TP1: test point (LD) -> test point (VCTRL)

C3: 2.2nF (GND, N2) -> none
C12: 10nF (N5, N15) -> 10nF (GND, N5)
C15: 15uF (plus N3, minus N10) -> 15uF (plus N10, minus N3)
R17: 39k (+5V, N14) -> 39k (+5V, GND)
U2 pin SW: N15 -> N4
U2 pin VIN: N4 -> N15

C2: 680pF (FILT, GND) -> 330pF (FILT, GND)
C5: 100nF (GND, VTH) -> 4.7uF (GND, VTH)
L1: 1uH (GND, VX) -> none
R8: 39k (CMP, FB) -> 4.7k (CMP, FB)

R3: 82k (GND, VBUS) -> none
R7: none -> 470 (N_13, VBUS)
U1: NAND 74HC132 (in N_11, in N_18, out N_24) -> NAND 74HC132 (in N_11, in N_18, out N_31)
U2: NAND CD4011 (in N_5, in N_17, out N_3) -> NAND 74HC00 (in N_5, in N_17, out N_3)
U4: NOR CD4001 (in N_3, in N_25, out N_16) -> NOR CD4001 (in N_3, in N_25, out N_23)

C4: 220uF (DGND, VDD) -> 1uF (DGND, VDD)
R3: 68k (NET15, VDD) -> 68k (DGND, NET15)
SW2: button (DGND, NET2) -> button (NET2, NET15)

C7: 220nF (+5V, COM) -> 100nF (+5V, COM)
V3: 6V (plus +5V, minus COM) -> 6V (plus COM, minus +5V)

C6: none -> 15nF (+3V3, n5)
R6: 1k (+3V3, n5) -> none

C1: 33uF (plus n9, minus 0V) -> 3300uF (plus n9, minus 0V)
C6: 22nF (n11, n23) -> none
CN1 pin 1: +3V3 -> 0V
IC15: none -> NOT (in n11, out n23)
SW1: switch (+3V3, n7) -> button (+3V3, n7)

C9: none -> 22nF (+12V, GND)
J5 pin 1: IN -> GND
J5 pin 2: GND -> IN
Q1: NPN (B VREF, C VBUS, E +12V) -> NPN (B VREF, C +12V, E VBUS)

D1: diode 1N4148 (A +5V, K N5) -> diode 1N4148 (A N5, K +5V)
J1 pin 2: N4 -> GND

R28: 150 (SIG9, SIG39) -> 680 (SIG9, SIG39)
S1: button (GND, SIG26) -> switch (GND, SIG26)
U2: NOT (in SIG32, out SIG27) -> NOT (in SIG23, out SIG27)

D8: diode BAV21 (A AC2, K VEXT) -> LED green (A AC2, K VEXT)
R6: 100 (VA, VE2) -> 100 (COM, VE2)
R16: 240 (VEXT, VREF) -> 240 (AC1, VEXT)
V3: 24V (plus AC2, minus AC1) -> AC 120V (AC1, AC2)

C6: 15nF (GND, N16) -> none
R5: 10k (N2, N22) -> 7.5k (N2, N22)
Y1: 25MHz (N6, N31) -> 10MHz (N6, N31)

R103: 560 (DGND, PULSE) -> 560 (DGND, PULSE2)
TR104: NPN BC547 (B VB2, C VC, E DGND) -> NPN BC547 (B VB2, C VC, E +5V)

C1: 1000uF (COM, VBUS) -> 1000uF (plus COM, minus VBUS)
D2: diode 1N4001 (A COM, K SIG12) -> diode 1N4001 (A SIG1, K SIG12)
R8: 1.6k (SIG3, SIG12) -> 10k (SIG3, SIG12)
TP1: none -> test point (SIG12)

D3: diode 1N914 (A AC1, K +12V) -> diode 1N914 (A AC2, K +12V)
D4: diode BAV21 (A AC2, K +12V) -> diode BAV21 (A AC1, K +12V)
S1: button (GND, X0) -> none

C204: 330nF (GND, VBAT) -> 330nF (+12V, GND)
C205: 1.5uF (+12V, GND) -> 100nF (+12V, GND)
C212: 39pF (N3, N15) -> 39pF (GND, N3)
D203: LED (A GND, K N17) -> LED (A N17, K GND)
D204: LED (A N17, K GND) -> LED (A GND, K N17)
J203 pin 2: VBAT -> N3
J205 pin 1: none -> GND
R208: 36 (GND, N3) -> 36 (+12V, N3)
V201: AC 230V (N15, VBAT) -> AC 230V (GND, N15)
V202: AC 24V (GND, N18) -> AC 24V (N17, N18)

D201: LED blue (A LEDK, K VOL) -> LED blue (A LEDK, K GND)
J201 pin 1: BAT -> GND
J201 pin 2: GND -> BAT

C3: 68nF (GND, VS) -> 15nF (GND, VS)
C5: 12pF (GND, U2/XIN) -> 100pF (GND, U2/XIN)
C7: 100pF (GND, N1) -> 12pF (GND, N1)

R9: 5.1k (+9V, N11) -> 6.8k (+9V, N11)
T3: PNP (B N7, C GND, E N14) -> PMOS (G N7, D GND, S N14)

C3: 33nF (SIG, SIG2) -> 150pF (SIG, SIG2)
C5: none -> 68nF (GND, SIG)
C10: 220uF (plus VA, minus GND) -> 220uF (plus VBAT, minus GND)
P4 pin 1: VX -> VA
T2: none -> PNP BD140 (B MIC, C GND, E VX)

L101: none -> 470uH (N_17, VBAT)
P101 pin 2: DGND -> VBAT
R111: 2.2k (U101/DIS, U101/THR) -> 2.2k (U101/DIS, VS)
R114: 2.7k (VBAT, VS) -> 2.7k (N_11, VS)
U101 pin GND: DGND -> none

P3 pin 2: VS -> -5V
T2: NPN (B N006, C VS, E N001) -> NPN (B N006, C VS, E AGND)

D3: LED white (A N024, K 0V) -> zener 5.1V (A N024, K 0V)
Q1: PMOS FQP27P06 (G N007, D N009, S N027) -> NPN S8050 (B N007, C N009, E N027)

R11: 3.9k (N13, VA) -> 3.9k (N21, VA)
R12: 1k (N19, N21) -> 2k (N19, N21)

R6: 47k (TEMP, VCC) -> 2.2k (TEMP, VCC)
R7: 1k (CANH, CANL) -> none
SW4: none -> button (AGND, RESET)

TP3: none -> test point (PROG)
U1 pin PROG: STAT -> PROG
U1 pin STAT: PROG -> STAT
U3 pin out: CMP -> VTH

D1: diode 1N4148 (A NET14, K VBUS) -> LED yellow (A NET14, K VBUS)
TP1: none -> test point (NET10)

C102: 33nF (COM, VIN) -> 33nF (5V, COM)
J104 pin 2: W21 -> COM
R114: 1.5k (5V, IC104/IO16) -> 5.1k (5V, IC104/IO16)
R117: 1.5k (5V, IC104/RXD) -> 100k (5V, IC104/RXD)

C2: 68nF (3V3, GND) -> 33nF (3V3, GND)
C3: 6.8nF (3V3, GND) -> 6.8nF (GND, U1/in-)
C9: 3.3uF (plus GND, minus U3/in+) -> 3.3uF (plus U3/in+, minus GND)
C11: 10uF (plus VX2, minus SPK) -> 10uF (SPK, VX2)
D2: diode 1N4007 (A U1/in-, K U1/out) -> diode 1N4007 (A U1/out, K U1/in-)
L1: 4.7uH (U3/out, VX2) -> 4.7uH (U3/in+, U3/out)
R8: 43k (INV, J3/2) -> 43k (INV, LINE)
────────
Give back the material above in its entirety, with every word intact.

### Task solution
TP1: test point (LD) -> test point (VCTRL)

C3: 2.2nF (GND, N2) -> none
C12: 10nF (N5, N15) -> 10nF (GND, N5)
C15: 15uF (plus N3, minus N10) -> 15uF (plus N10, minus N3)
R17: 39k (+5V, N14) -> 39k (+5V, GND)
U2 pin SW: N15 -> N4
U2 pin VIN: N4 -> N15

C2: 680pF (FILT, GND) -> 330pF (FILT, GND)
C5: 100nF (GND, VTH) -> 4.7uF (GND, VTH)
L1: 1uH (GND, VX) -> none
R8: 39k (CMP, FB) -> 4.7k (CMP, FB)

R3: 82k (GND, VBUS) -> none
R7: none -> 470 (N_13, VBUS)
U1: NAND 74HC132 (in N_11, in N_18, out N_24) -> NAND 74HC132 (in N_11, in N_18, out N_31)
U2: NAND CD4011 (in N_5, in N_17, out N_3) -> NAND 74HC00 (in N_5, in N_17, out N_3)
U4: NOR CD4001 (in N_3, in N_25, out N_16) -> NOR CD4001 (in N_3, in N_25, out N_23)

C4: 220uF (DGND, VDD) -> 1uF (DGND, VDD)
R3: 68k (NET15, VDD) -> 68k (DGND, NET15)
SW2: button (DGND, NET2) -> button (NET2, NET15)

C7: 220nF (+5V, COM) -> 100nF (+5V, COM)
V3: 6V (plus +5V, minus COM) -> 6V (plus COM, minus +5V)

C6: none -> 15nF (+3V3, n5)
R6: 1k (+3V3, n5) -> none

C1: 33uF (plus n9, minus 0V) -> 3300uF (plus n9, minus 0V)
C6: 22nF (n11, n23) -> none
CN1 pin 1: +3V3 -> 0V
IC15: none -> NOT (in n11, out n23)
SW1: switch (+3V3, n7) -> button (+3V3, n7)

C9: none -> 22nF (+12V, GND)
J5 pin 1: IN -> GND
J5 pin 2: GND -> IN
Q1: NPN (B VREF, C VBUS, E +12V) -> NPN (B VREF, C +12V, E VBUS)

D1: diode 1N4148 (A +5V, K N5) -> diode 1N4148 (A N5, K +5V)
J1 pin 2: N4 -> GND

R28: 150 (SIG9, SIG39) -> 680 (SIG9, SIG39)
S1: button (GND, SIG26) -> switch (GND, SIG26)
U2: NOT (in SIG32, out SIG27) -> NOT (in SIG23, out SIG27)

D8: diode BAV21 (A AC2, K VEXT) -> LED green (A AC2, K VEXT)
R6: 100 (VA, VE2) -> 100 (COM, VE2)
R16: 240 (VEXT, VREF) -> 240 (AC1, VEXT)
V3: 24V (plus AC2, minus AC1) -> AC 120V (AC1, AC2)

C6: 15nF (GND, N16) -> none
R5: 10k (N2, N22) -> 7.5k (N2, N22)
Y1: 25MHz (N6, N31) -> 10MHz (N6, N31)

R103: 560 (DGND, PULSE) -> 560 (DGND, PULSE2)
TR104: NPN BC547 (B VB2, C VC, E DGND) -> NPN BC547 (B VB2, C VC, E +5V)

C1: 1000uF (COM, VBUS) -> 1000uF (plus COM, minus VBUS)
D2: diode 1N4001 (A COM, K SIG12) -> diode 1N4001 (A SIG1, K SIG12)
R8: 1.6k (SIG3, SIG12) -> 10k (SIG3, SIG12)
TP1: none -> test point (SIG12)

D3: diode 1N914 (A AC1, K +12V) -> diode 1N914 (A AC2, K +12V)
D4: diode BAV21 (A AC2, K +12V) -> diode BAV21 (A AC1, K +12V)
S1: button (GND, X0) -> none

C204: 330nF (GND, VBAT) -> 330nF (+12V, GND)
C205: 1.5uF (+12V, GND) -> 100nF (+12V, GND)
C212: 39pF (N3, N15) -> 39pF (GND, N3)
D203: LED (A GND, K N17) -> LED (A N17, K GND)
D204: LED (A N17, K GND) -> LED (A GND, K N17)
J203 pin 2: VBAT -> N3
J205 pin 1: none -> GND
R208: 36 (GND, N3) -> 36 (+12V, N3)
V201: AC 230V (N15, VBAT) -> AC 230V (GND, N15)
V202: AC 24V (GND, N18) -> AC 24V (N17, N18)

D201: LED blue (A LEDK, K VOL) -> LED blue (A LEDK, K GND)
J201 pin 1: BAT -> GND
J201 pin 2: GND -> BAT

C3: 68nF (GND, VS) -> 15nF (GND, VS)
C5: 12pF (GND, U2/XIN) -> 100pF (GND, U2/XIN)
C7: 100pF (GND, N1) -> 12pF (GND, N1)

R9: 5.1k (+9V, N11) -> 6.8k (+9V, N11)
T3: PNP (B N7, C GND, E N14) -> PMOS (G N7, D GND, S N14)

C3: 33nF (SIG, SIG2) -> 150pF (SIG, SIG2)
C5: none -> 68nF (GND, SIG)
C10: 220uF (plus VA, minus GND) -> 220uF (plus VBAT, minus GND)
P4 pin 1: VX -> VA
T2: none -> PNP BD140 (B MIC, C GND, E VX)

L101: none -> 470uH (N_17, VBAT)
P101 pin 2: DGND -> VBAT
R111: 2.2k (U101/DIS, U101/THR) -> 2.2k (U101/DIS, VS)
R114: 2.7k (VBAT, VS) -> 2.7k (N_11, VS)
U101 pin GND: DGND -> none

P3 pin 2: VS -> -5V
T2: NPN (B N006, C VS, E N001) -> NPN (B N006, C VS, E AGND)

D3: LED white (A N024, K 0V) -> zener 5.1V (A N024, K 0V)
Q1: PMOS FQP27P06 (G N007, D N009, S N027) -> NPN S8050 (B N007, C N009, E N027)

R11: 3.9k (N13, VA) -> 3.9k (N21, VA)
R12: 1k (N19, N21) -> 2k (N19, N21)

R6: 47k (TEMP, VCC) -> 2.2k (TEMP, VCC)
R7: 1k (CANH, CANL) -> none
SW4: none -> button (AGND, RESET)

TP3: none -> test point (PROG)
U1 pin PROG: STAT -> PROG
U1 pin STAT: PROG -> STAT
U3 pin out: CMP -> VTH

D1: diode 1N4148 (A NET14, K VBUS) -> LED yellow (A NET14, K VBUS)
TP1: none -> test point (NET10)

C102: 33nF (COM, VIN) -> 33nF (5V, COM)
J104 pin 2: W21 -> COM
R114: 1.5k (5V, IC104/IO16) -> 5.1k (5V, IC104/IO16)
R117: 1.5k (5V, IC104/RXD) -> 100k (5V, IC104/RXD)

C2: 68nF (3V3, GND) -> 33nF (3V3, GND)
C3: 6.8nF (3V3, GND) -> 6.8nF (GND, U1/in-)
C9: 3.3uF (plus GND, minus U3/in+) -> 3.3uF (plus U3/in+, minus GND)
C11: 10uF (plus VX2, minus SPK) -> 10uF (SPK, VX2)
D2: diode 1N4007 (A U1/in-, K U1/out) -> diode 1N4007 (A U1/out, K U1/in-)
L1: 4.7uH (U3/out, VX2) -> 4.7uH (U3/in+, U3/out)
R8: 43k (INV, J3/2) -> 43k (INV, LINE)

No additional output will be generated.